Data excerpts
--- START ---
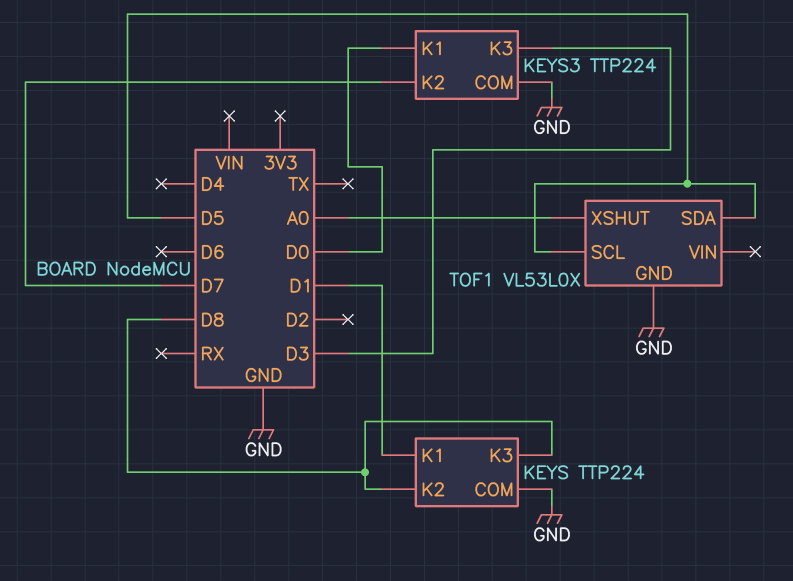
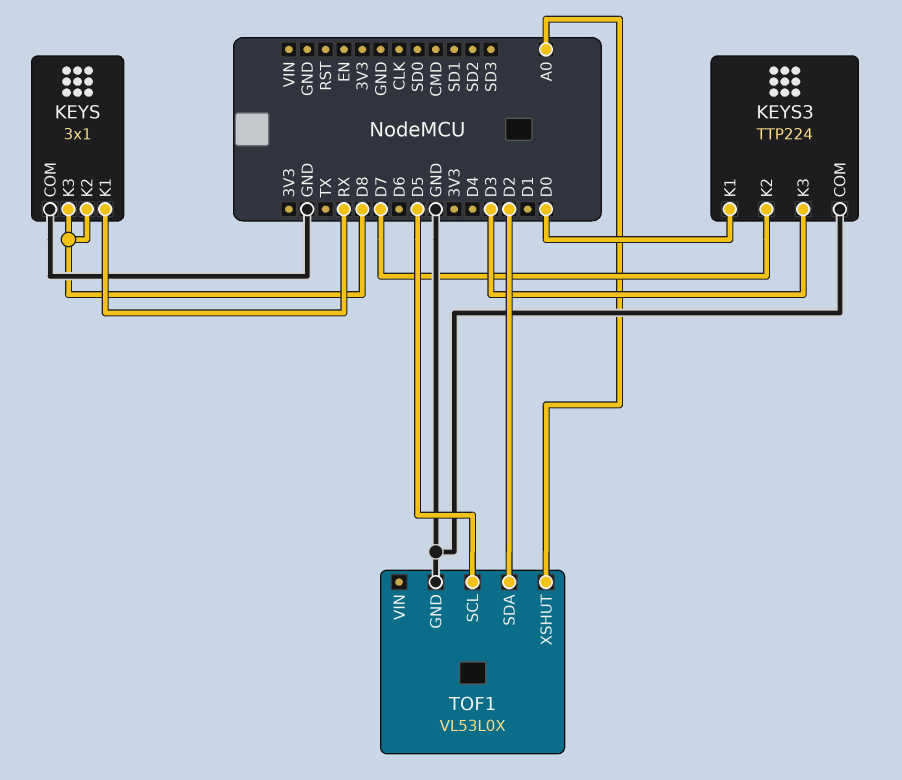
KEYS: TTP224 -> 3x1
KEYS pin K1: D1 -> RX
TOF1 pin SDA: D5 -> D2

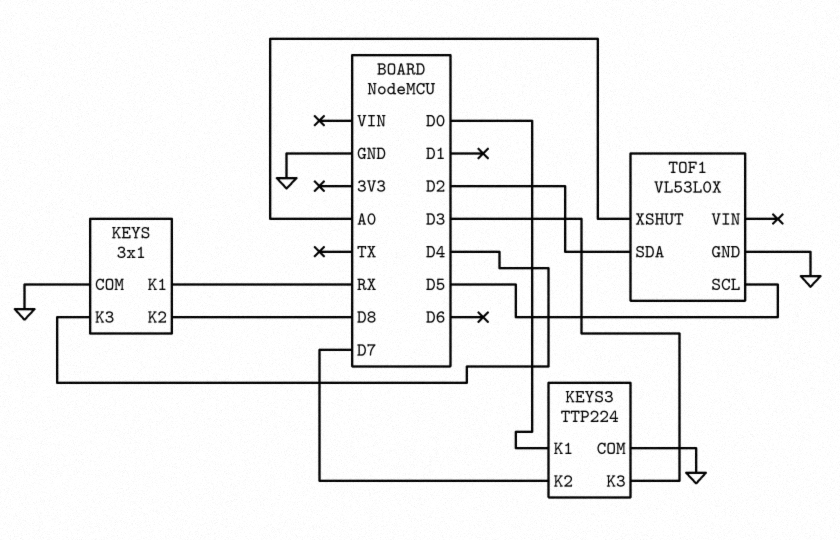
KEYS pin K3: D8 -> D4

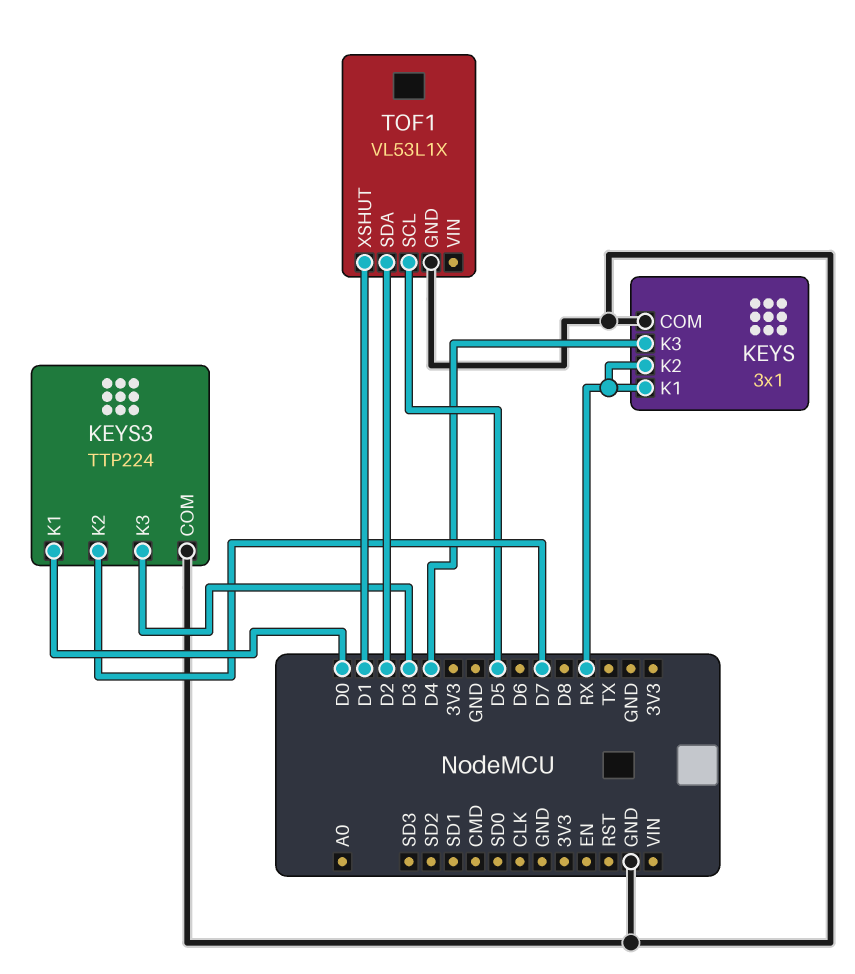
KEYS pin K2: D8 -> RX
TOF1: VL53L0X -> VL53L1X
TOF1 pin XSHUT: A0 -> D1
--- END ---
__Task requirements__
Reproduce each line of the records exactly, and omit every picture.

__Answer area__
KEYS: TTP224 -> 3x1
KEYS pin K1: D1 -> RX
TOF1 pin SDA: D5 -> D2

KEYS pin K3: D8 -> D4

KEYS pin K2: D8 -> RX
TOF1: VL53L0X -> VL53L1X
TOF1 pin XSHUT: A0 -> D1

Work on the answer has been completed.